=== Data for analysis ===

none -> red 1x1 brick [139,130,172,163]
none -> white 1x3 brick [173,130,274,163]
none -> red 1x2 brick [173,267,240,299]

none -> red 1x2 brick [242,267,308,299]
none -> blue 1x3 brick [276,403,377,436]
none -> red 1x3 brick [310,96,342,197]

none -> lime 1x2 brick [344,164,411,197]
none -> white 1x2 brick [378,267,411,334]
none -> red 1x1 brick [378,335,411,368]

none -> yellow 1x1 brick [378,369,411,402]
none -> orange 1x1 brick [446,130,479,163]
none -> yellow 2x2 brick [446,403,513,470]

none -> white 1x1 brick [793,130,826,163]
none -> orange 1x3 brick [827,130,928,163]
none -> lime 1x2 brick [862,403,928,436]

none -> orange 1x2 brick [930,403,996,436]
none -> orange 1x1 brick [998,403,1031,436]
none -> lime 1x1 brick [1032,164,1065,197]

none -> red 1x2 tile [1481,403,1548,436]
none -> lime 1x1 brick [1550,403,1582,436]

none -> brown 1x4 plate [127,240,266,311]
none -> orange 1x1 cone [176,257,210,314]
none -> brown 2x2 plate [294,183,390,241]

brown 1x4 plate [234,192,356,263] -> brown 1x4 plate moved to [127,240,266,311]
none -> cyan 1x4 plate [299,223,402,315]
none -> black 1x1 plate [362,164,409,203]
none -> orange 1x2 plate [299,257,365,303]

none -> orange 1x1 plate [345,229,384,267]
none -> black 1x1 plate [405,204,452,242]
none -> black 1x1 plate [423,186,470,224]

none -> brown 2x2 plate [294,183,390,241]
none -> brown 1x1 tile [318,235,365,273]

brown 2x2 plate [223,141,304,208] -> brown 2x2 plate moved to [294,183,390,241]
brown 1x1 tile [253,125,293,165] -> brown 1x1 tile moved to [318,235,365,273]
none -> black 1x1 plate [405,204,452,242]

===

**Work task**
From the line containing "none -> yellow 1x1 brick [378,369,411,402]" through the last line of the records above, reproduce every line exactly.

**Written solution**
none -> yellow 1x1 brick [378,369,411,402]
none -> orange 1x1 brick [446,130,479,163]
none -> yellow 2x2 brick [446,403,513,470]

none -> white 1x1 brick [793,130,826,163]
none -> orange 1x3 brick [827,130,928,163]
none -> lime 1x2 brick [862,403,928,436]

none -> orange 1x2 brick [930,403,996,436]
none -> orange 1x1 brick [998,403,1031,436]
none -> lime 1x1 brick [1032,164,1065,197]

none -> red 1x2 tile [1481,403,1548,436]
none -> lime 1x1 brick [1550,403,1582,436]

none -> brown 1x4 plate [127,240,266,311]
none -> orange 1x1 cone [176,257,210,314]
none -> brown 2x2 plate [294,183,390,241]

brown 1x4 plate [234,192,356,263] -> brown 1x4 plate moved to [127,240,266,311]
none -> cyan 1x4 plate [299,223,402,315]
none -> black 1x1 plate [362,164,409,203]
none -> orange 1x2 plate [299,257,365,303]

none -> orange 1x1 plate [345,229,384,267]
none -> black 1x1 plate [405,204,452,242]
none -> black 1x1 plate [423,186,470,224]

none -> brown 2x2 plate [294,183,390,241]
none -> brown 1x1 tile [318,235,365,273]

brown 2x2 plate [223,141,304,208] -> brown 2x2 plate moved to [294,183,390,241]
brown 1x1 tile [253,125,293,165] -> brown 1x1 tile moved to [318,235,365,273]
none -> black 1x1 plate [405,204,452,242]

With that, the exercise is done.